Before and after images:

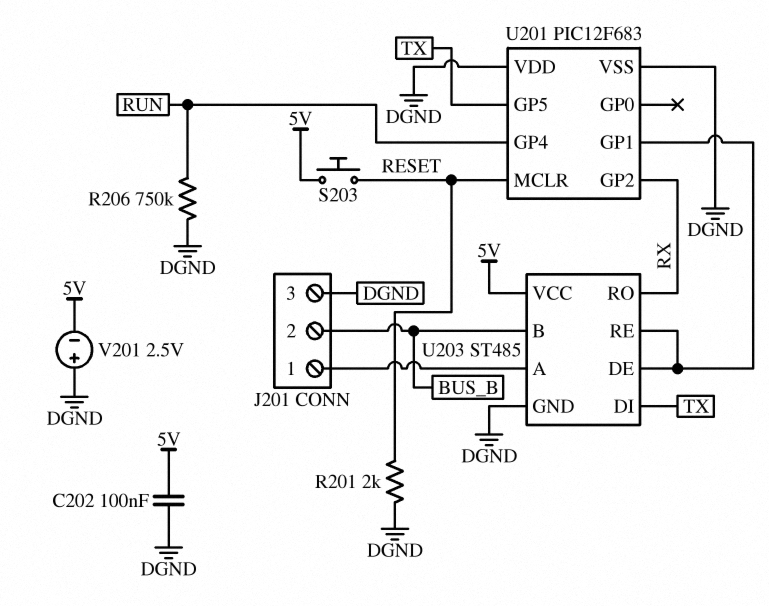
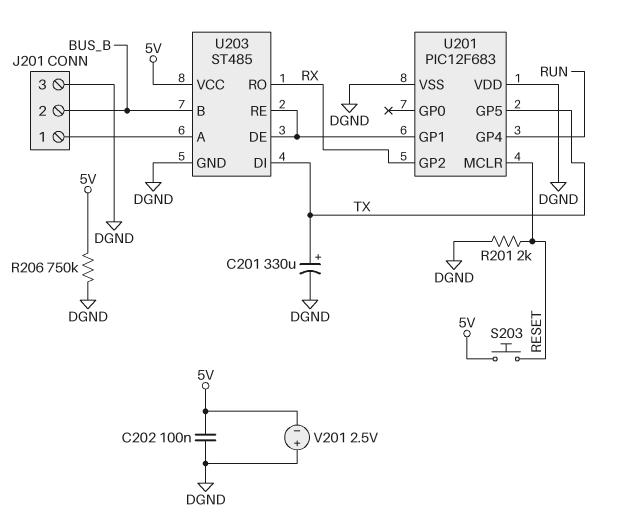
C201: none -> 330uF (plus TX, minus DGND)
R206: 750k (DGND, RUN) -> 750k (5V, DGND)

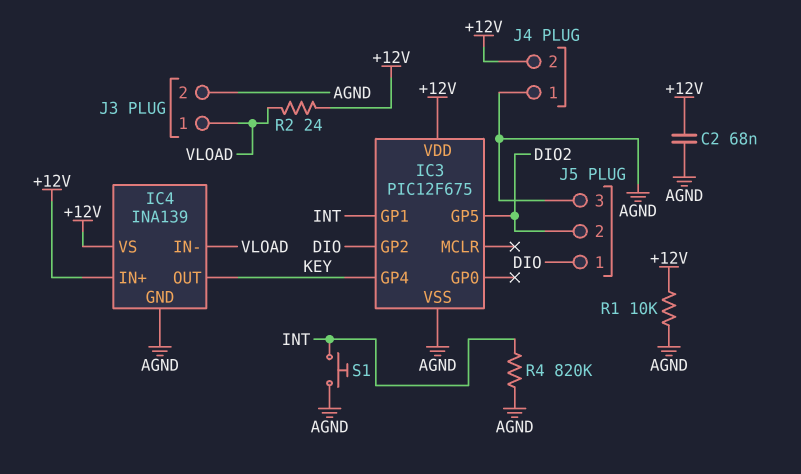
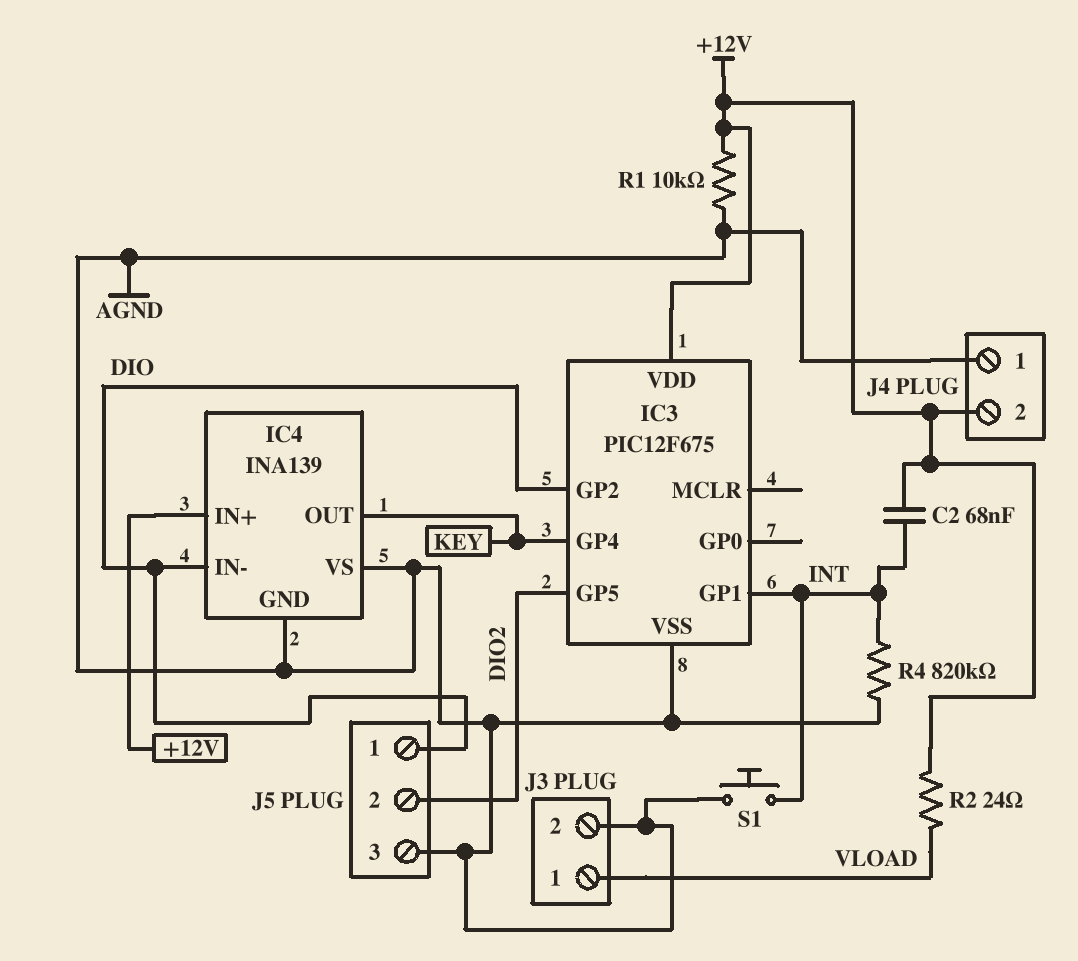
C2: 68nF (+12V, AGND) -> 68nF (+12V, INT)
IC4 pin IN-: VLOAD -> DIO
IC4 pin VS: +12V -> AGND

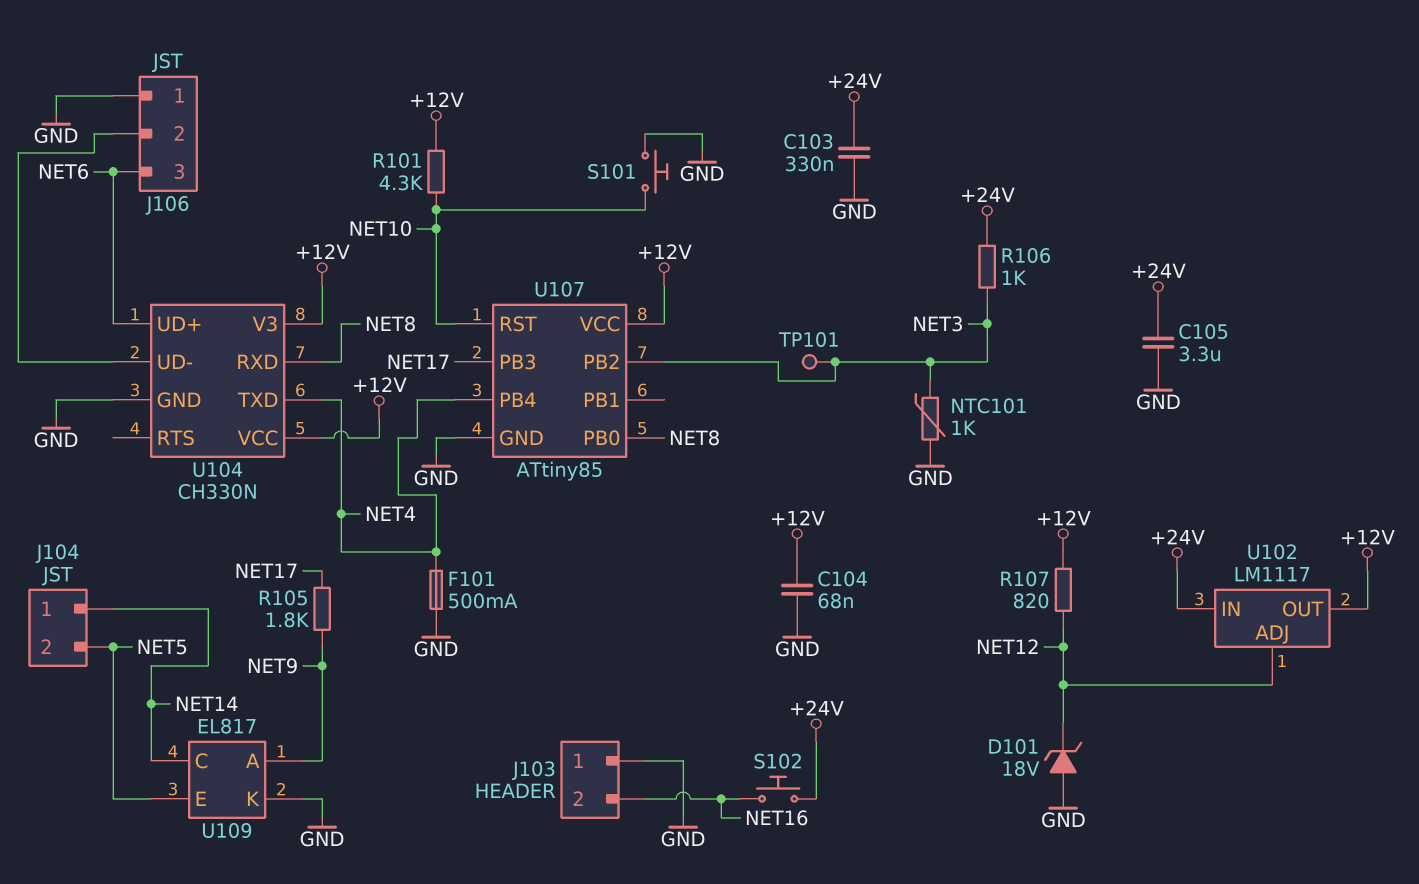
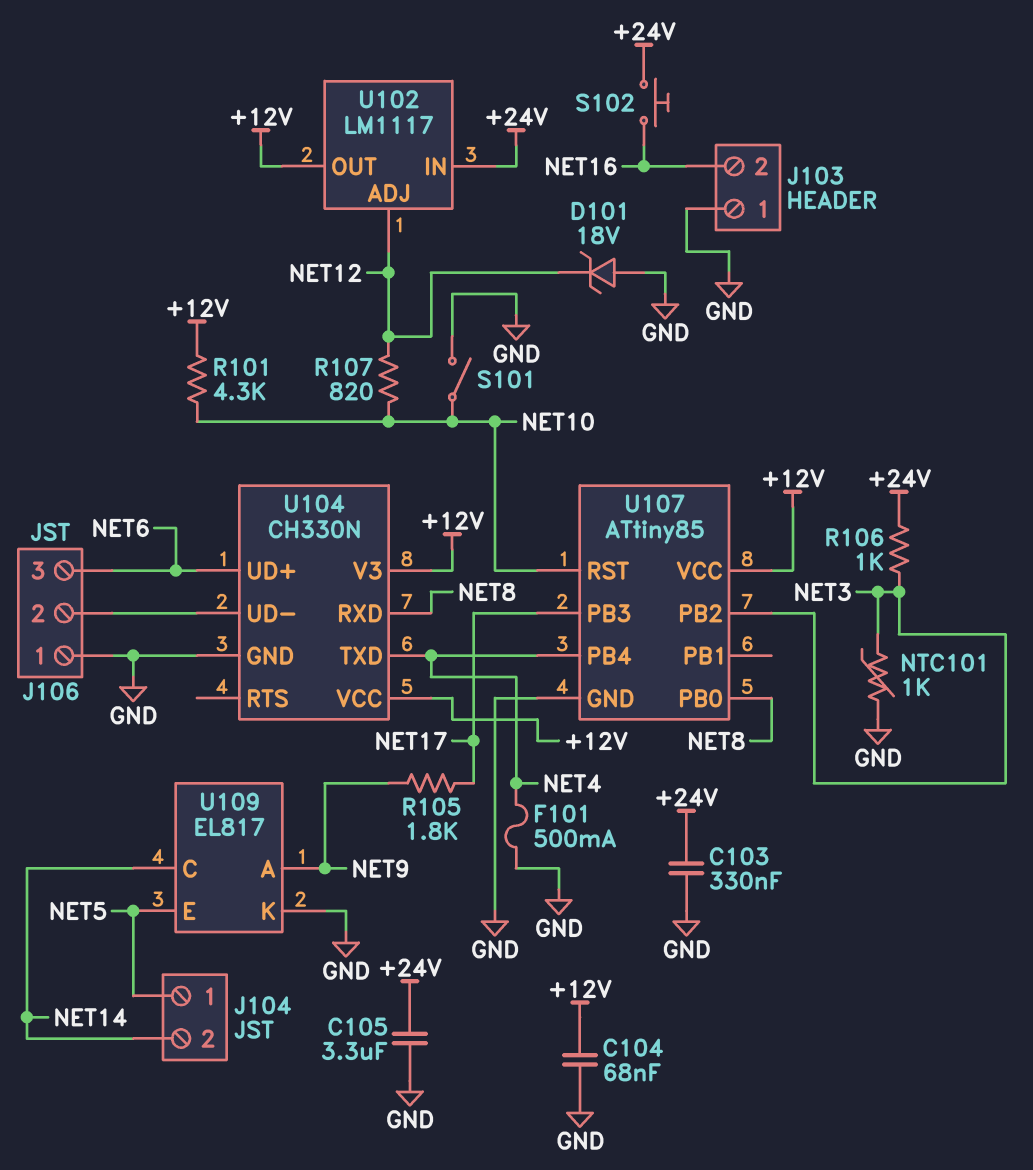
J104 pin 1: NET14 -> NET5
J104 pin 2: NET5 -> NET14
R107: 820 (+12V, NET12) -> 820 (NET10, NET12)
S101: button (GND, NET10) -> switch (GND, NET10)
TP101: test point (NET3) -> none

ACTION ITEM = Return the records above exactly as written, but without any of the pictures.

YOUR RESPONSE =
C201: none -> 330uF (plus TX, minus DGND)
R206: 750k (DGND, RUN) -> 750k (5V, DGND)

C2: 68nF (+12V, AGND) -> 68nF (+12V, INT)
IC4 pin IN-: VLOAD -> DIO
IC4 pin VS: +12V -> AGND

J104 pin 1: NET14 -> NET5
J104 pin 2: NET5 -> NET14
R107: 820 (+12V, NET12) -> 820 (NET10, NET12)
S101: button (GND, NET10) -> switch (GND, NET10)
TP101: test point (NET3) -> none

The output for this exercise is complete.